#### [TASK GOAL]
Images are to be omitted, and the rest of the records reproduced exactly.

*** DATA PROVIDED Section Begins ***

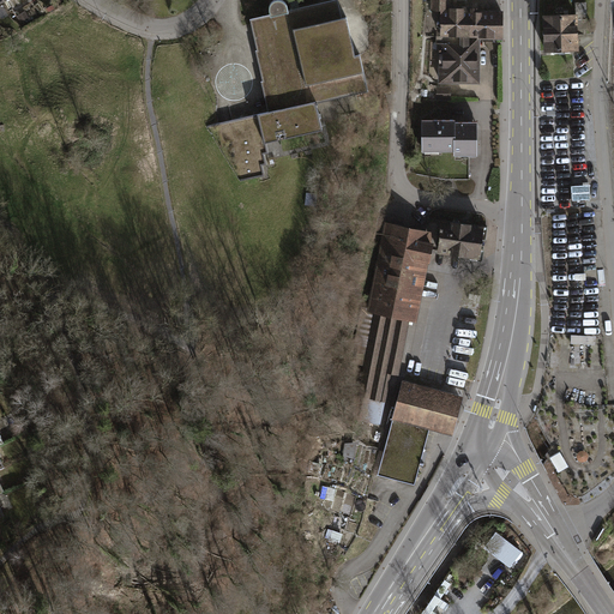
[(13,0),(8,4),(16,16),(35,5),(32,0),(13,0)]
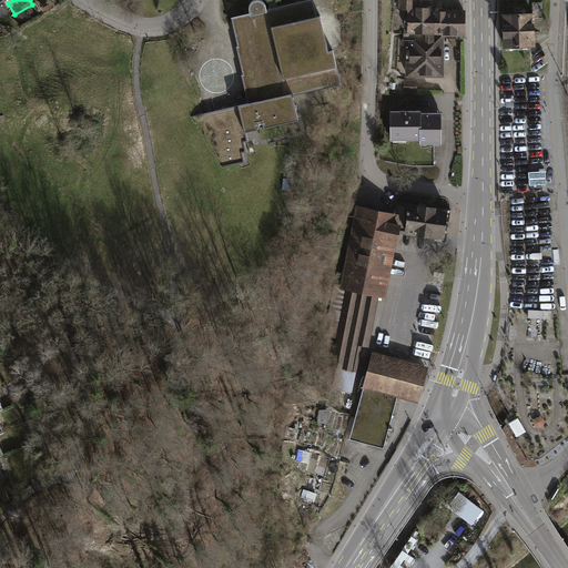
[(312,0),(307,0),(231,18),(237,47),(236,47),(243,75),(242,75),(249,103),(239,105),(239,108),(244,132),(297,120),(292,95),(341,84),(333,50),(328,51),(321,16),(316,17),(312,0)]
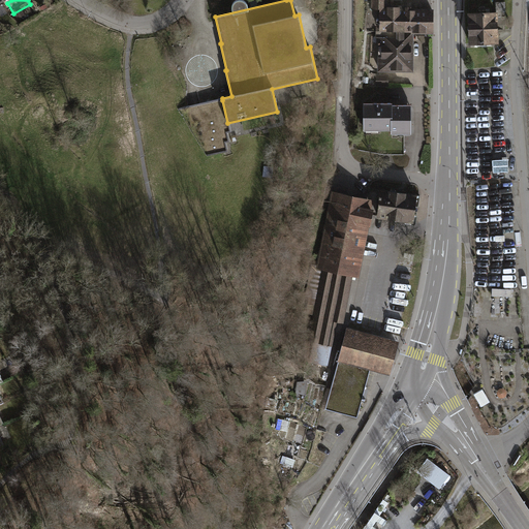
[(372,0),(372,8),(380,8),(380,7),(391,7),(390,0),(372,0)]
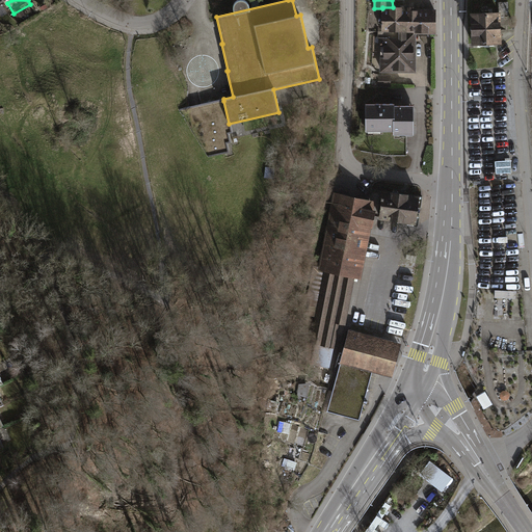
[(393,7),(382,7),(382,8),(381,71),(415,71),(415,31),(435,32),(435,11),(413,11),(414,3),(404,3),(404,7),(393,7)]
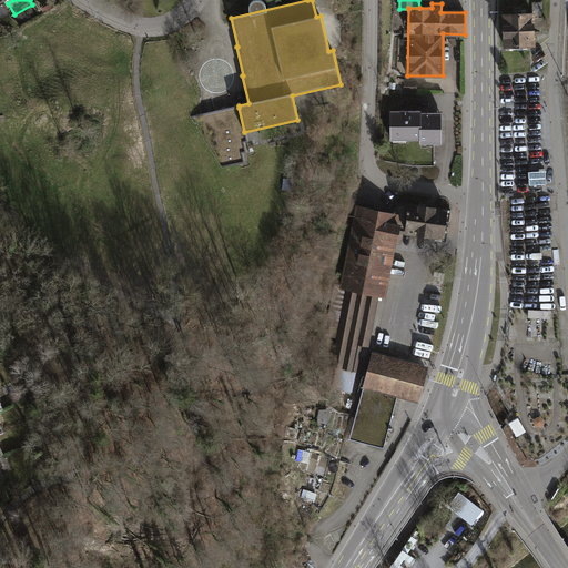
[(28,16),(23,10),(16,14),(20,21),(28,16)]
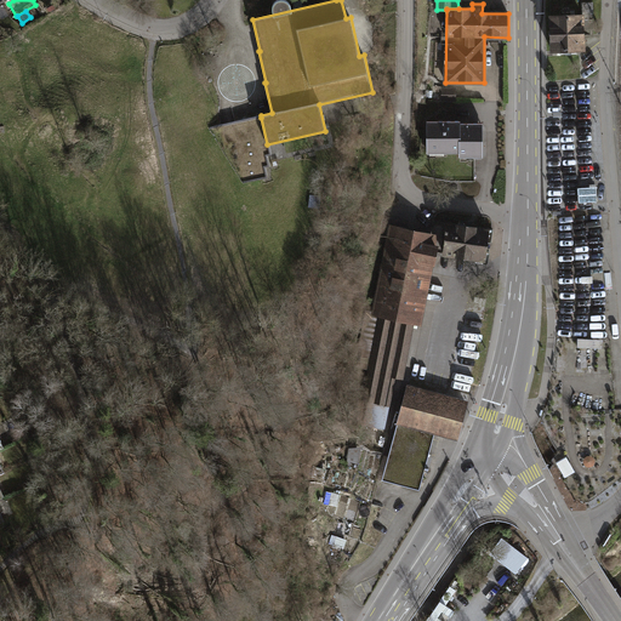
[(582,15),(551,16),(552,51),(584,50),(582,15)]
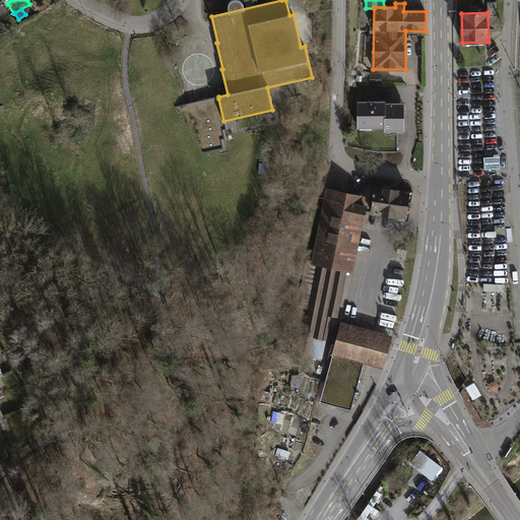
[(196,120),(203,151),(222,147),(220,139),(224,138),(222,129),(225,129),(223,121),(218,99),(184,106),(187,122),(196,120)]
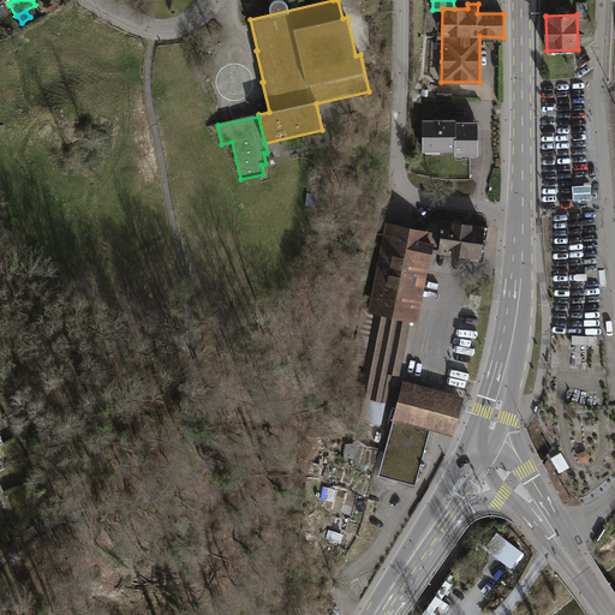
[(478,120),(423,120),(423,148),(441,148),(441,151),(478,151),(478,120)]
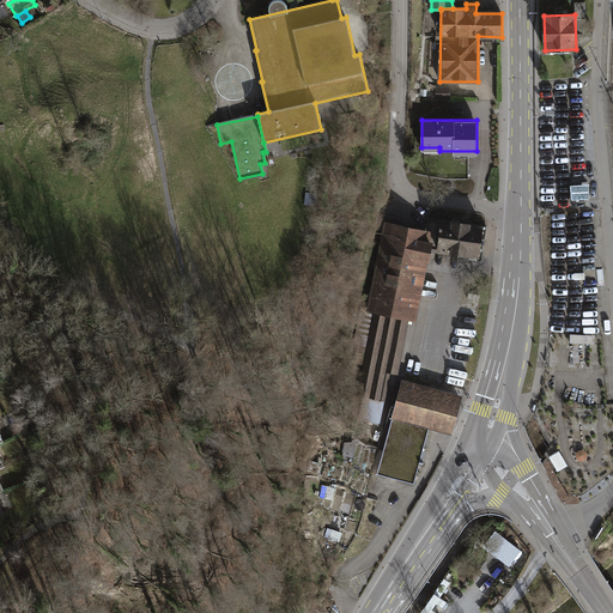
[(483,226),(443,220),(438,250),(478,256),(483,226)]
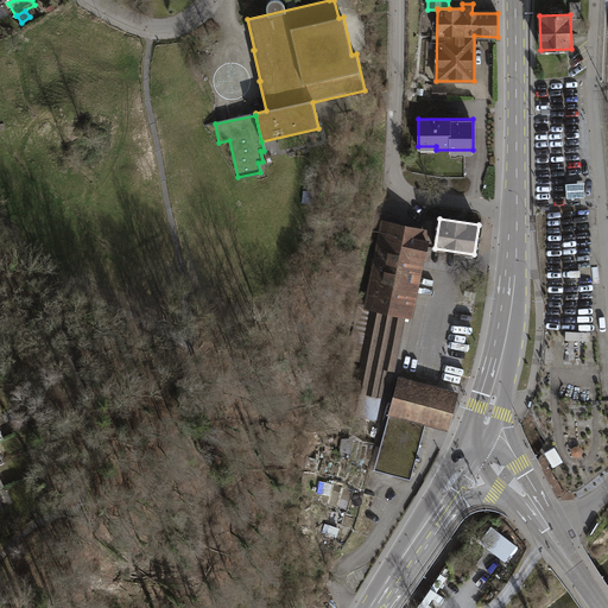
[(420,230),(390,225),(373,308),(404,314),(420,230)]
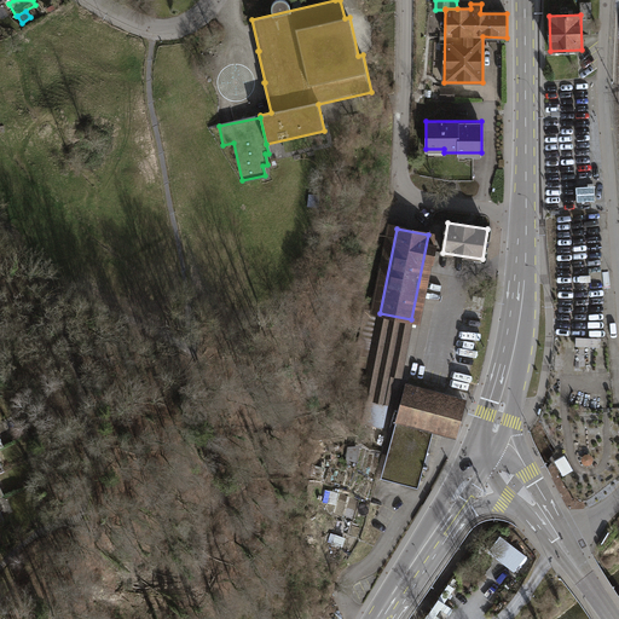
[(464,403),(406,387),(382,478),(417,487),(433,428),(456,434),(464,403)]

*** DATA PROVIDED Section Ends ***

#### [ANSWER TO THIS EXERCISE]
[(13,0),(8,4),(16,16),(35,5),(32,0),(13,0)]
[(312,0),(307,0),(231,18),(237,47),(236,47),(243,75),(242,75),(249,103),(239,105),(239,108),(244,132),(297,120),(292,95),(341,84),(333,50),(328,51),(321,16),(316,17),(312,0)]
[(372,0),(372,8),(380,8),(380,7),(391,7),(390,0),(372,0)]
[(393,7),(382,7),(382,8),(381,71),(415,71),(415,31),(435,32),(435,11),(413,11),(414,3),(404,3),(404,7),(393,7)]
[(28,16),(23,10),(16,14),(20,21),(28,16)]
[(582,15),(551,16),(552,51),(584,50),(582,15)]
[(196,120),(203,151),(222,147),(220,139),(224,138),(222,129),(225,129),(223,121),(218,99),(184,106),(187,122),(196,120)]
[(478,120),(423,120),(423,148),(441,148),(441,151),(478,151),(478,120)]
[(483,226),(443,220),(438,250),(478,256),(483,226)]
[(420,230),(390,225),(373,308),(404,314),(420,230)]
[(464,403),(406,387),(382,478),(417,487),(433,428),(456,434),(464,403)]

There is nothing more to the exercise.